* **THE DATA**:
* * * * * * *
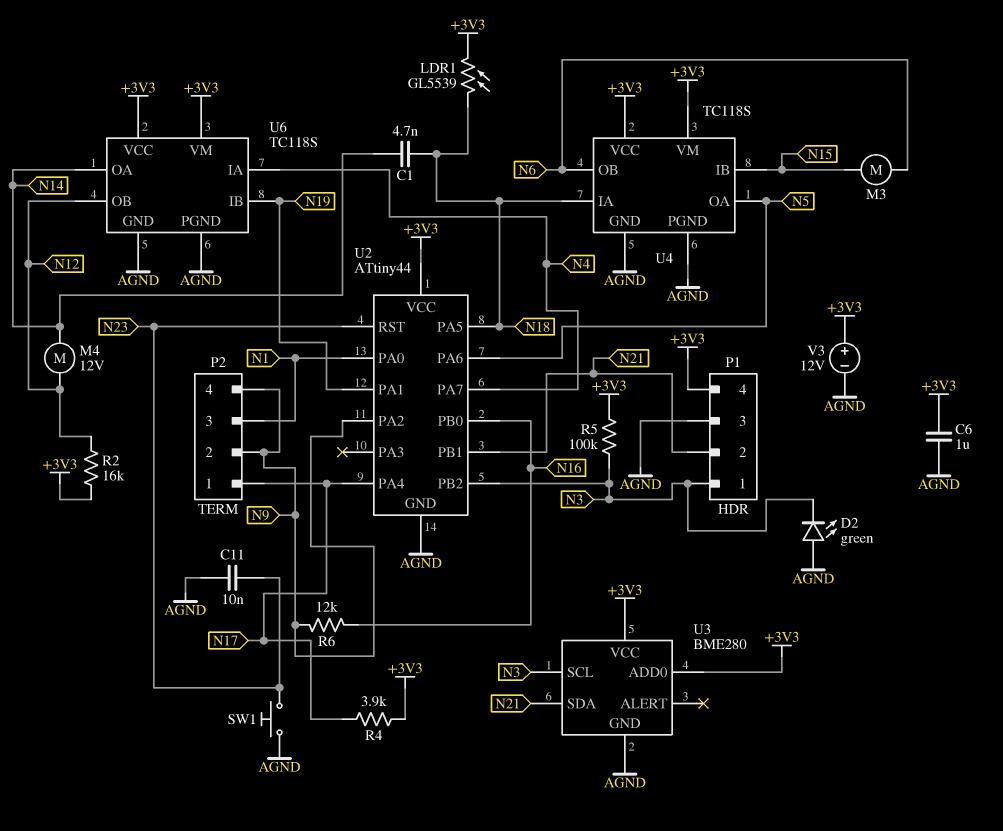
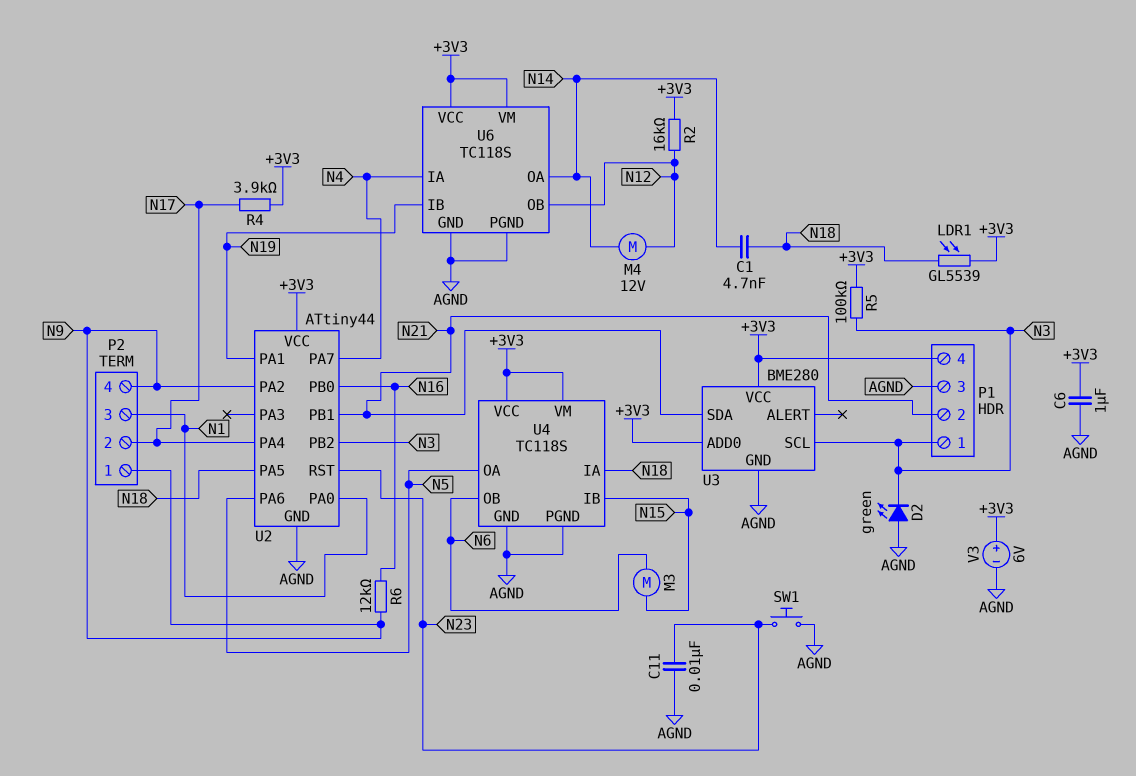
P2 pin 1: N17 -> N9
P2 pin 2: N9 -> N17
V3: 12V (plus +3V3, minus AGND) -> 6V (plus +3V3, minus AGND)

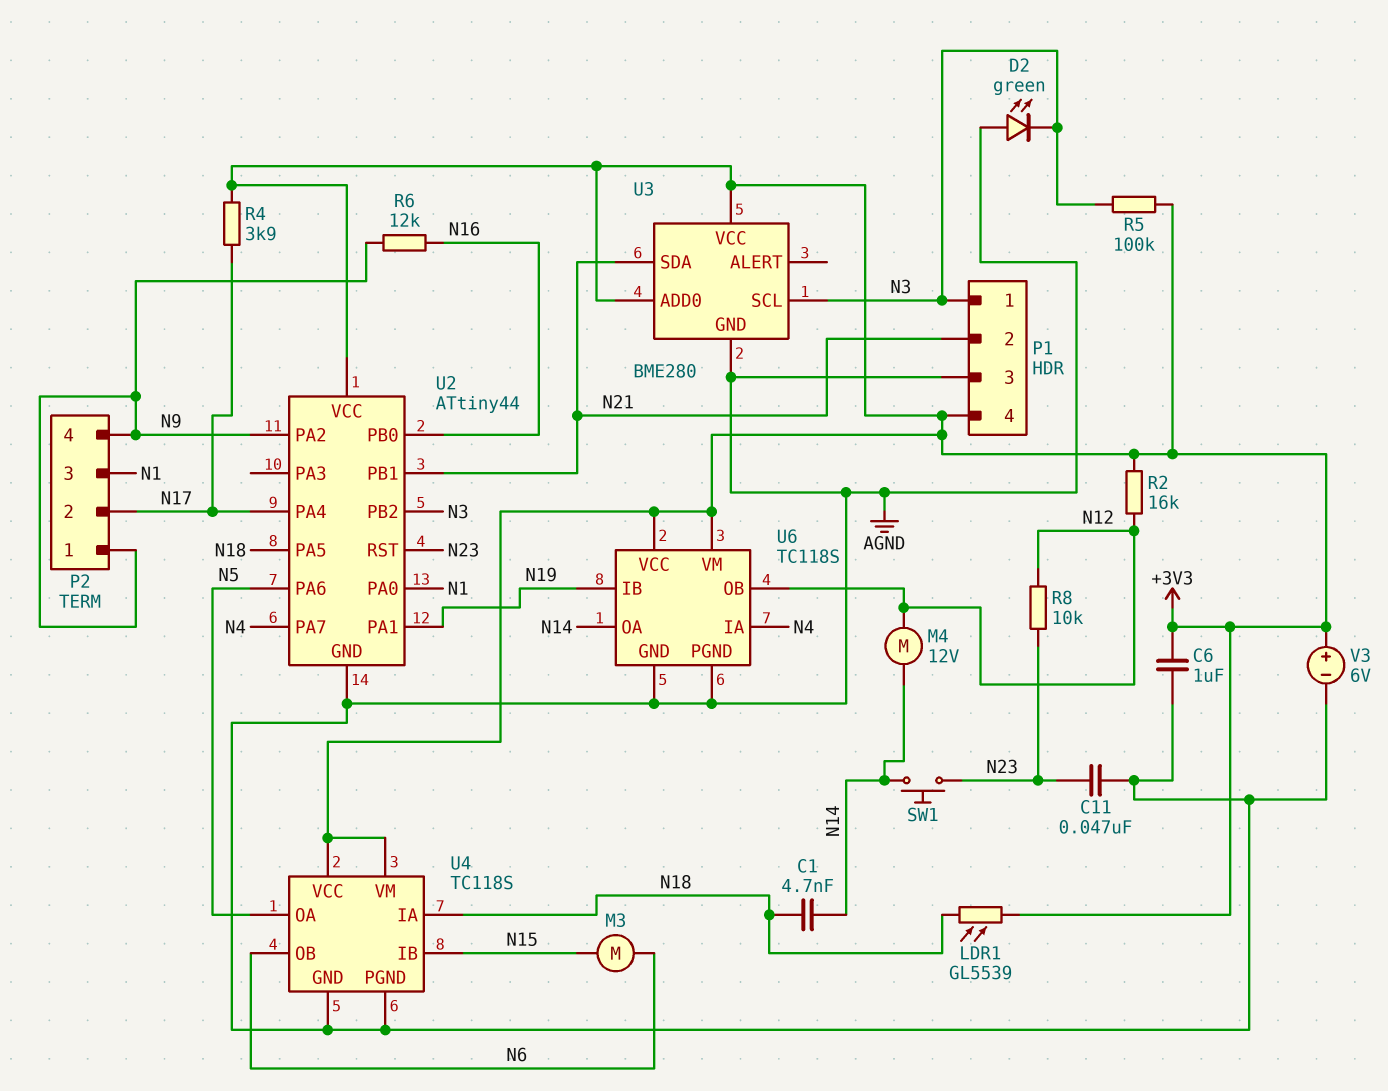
C11: 10nF (AGND, N23) -> 47nF (AGND, N23)
R8: none -> 10k (N12, N23)
SW1: button (AGND, N23) -> button (N14, N23)

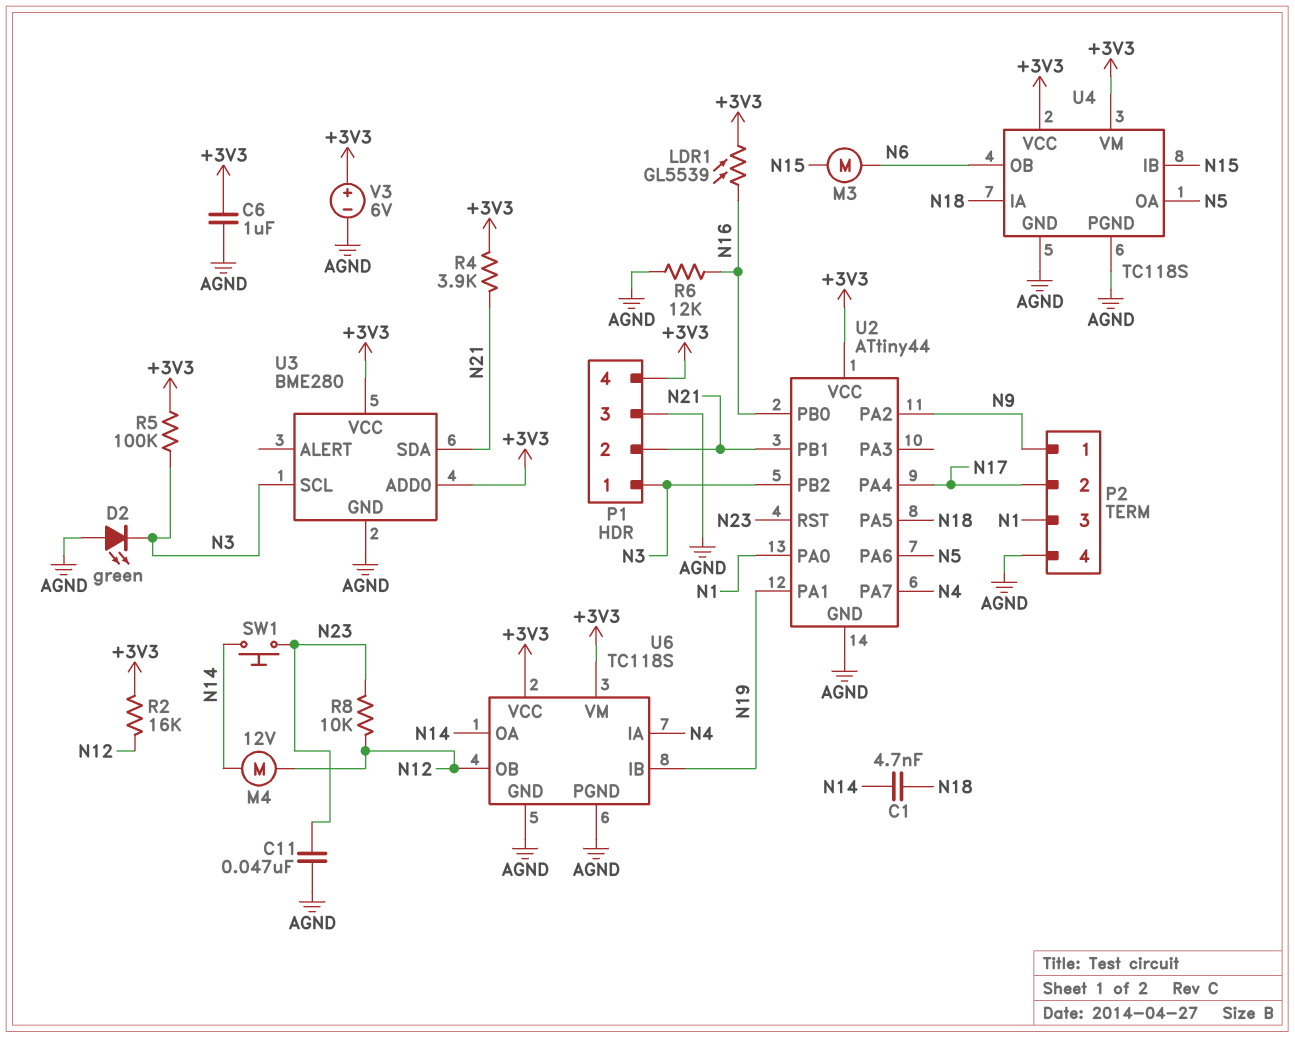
LDR1: GL5539 (+3V3, N18) -> GL5539 (+3V3, N16)
P2 pin 4: N9 -> AGND
R4: 3.9k (+3V3, N17) -> 3.9k (+3V3, N21)
R6: 12k (N9, N16) -> 12k (AGND, N16)

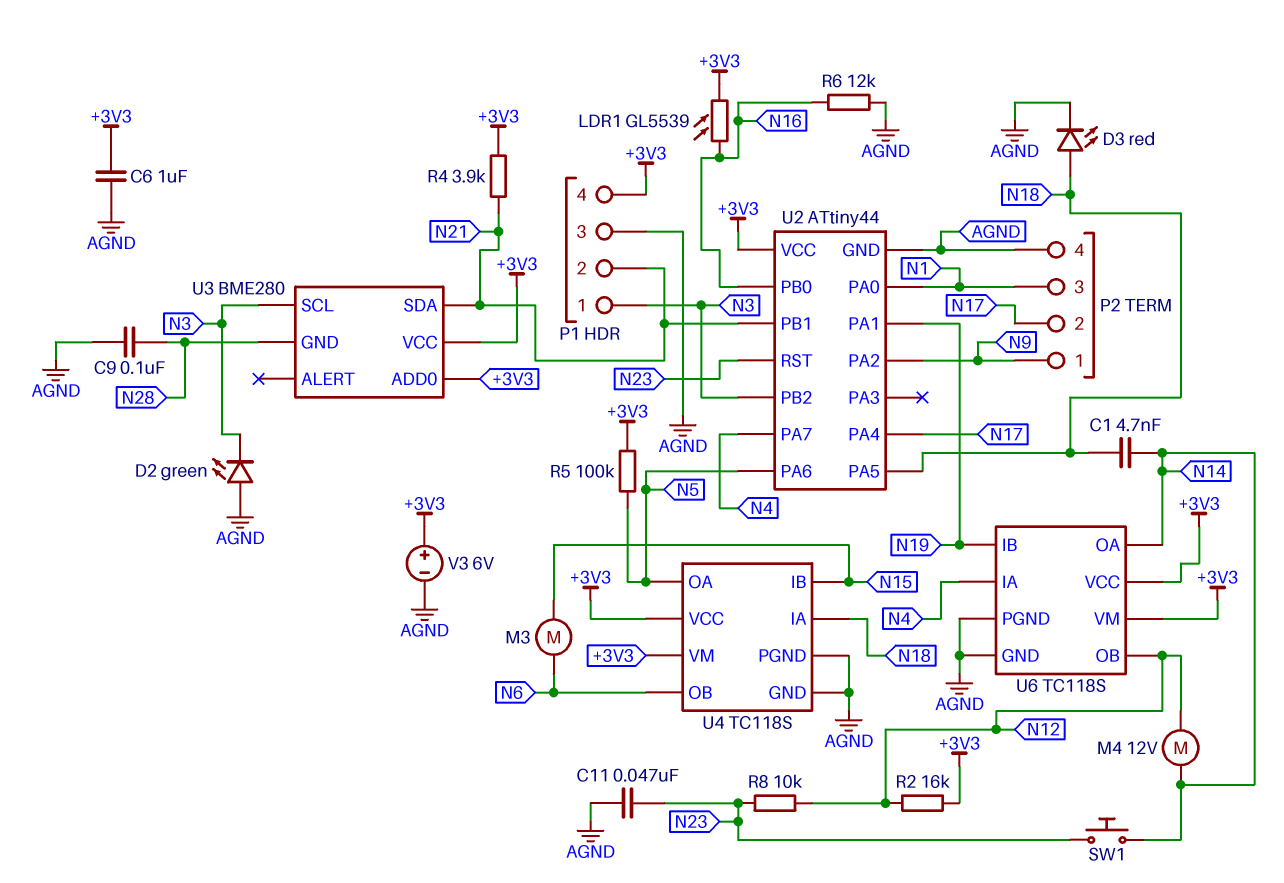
C9: none -> 100nF (AGND, N28)
D3: none -> LED red (A N18, K AGND)
R5: 100k (+3V3, N3) -> 100k (+3V3, N5)
U3 pin GND: AGND -> N28

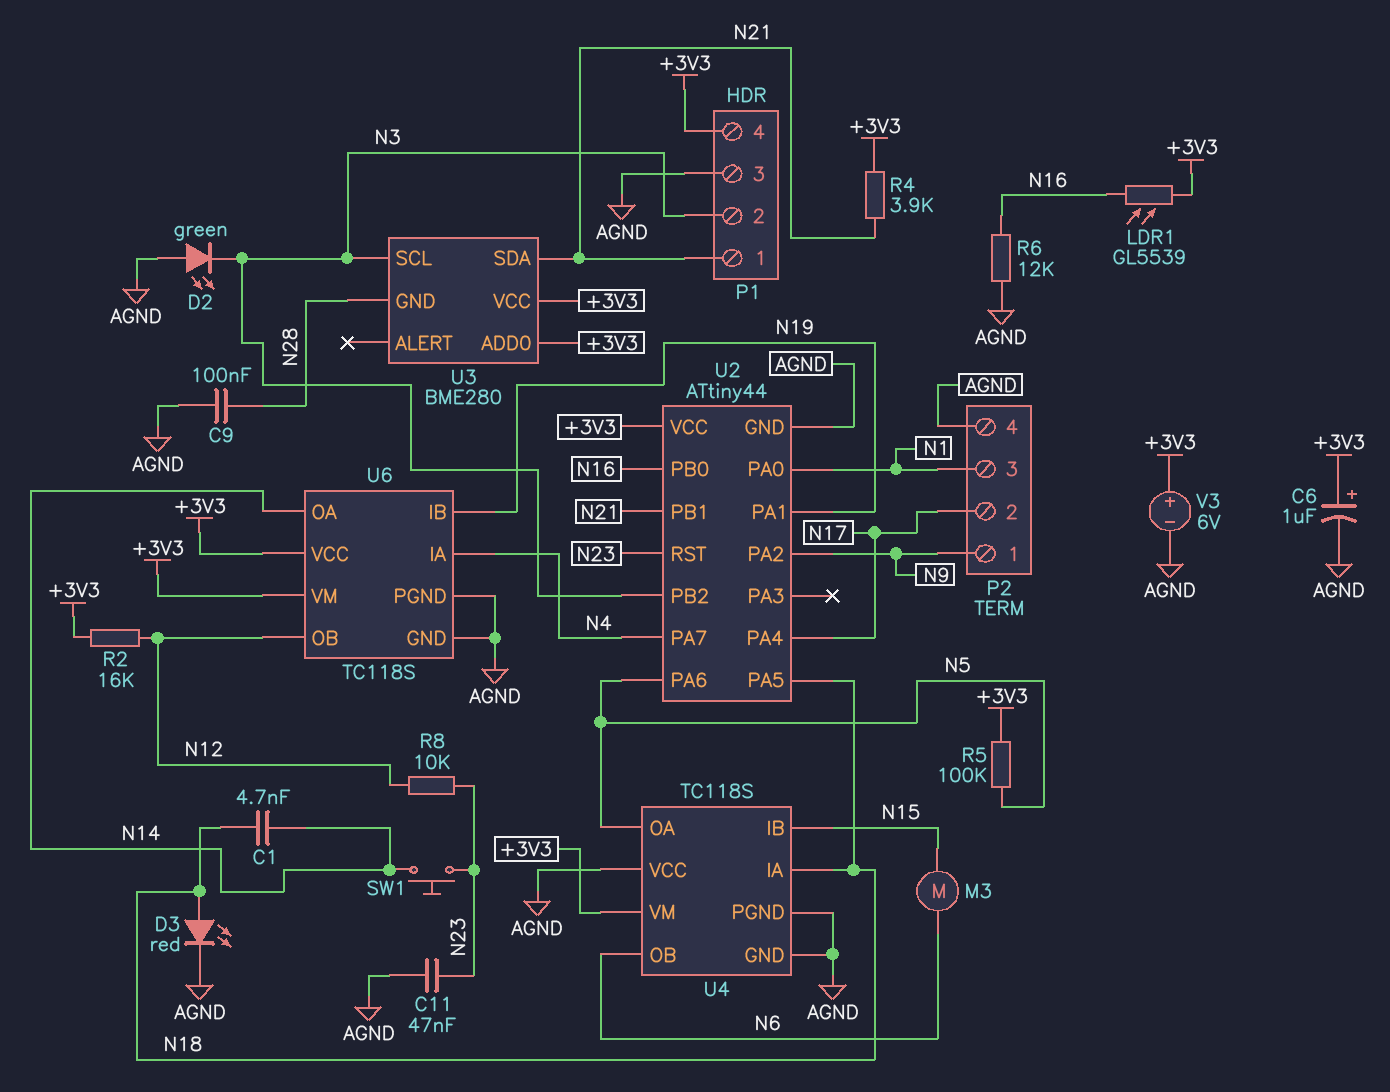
C6: 1uF (+3V3, AGND) -> 1uF (plus +3V3, minus AGND)
M4: motor 12V (N12, N14) -> none
P1 pin 1: N3 -> N21
P1 pin 2: N21 -> N3
U4 pin VCC: +3V3 -> AGND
* * * * * * *
* **EXERCISE PROMPT**:
Whenever the word "minus" shows up in a line above, copy that line.

* **SOLUTION**:
V3: 12V (plus +3V3, minus AGND) -> 6V (plus +3V3, minus AGND)
C6: 1uF (+3V3, AGND) -> 1uF (plus +3V3, minus AGND)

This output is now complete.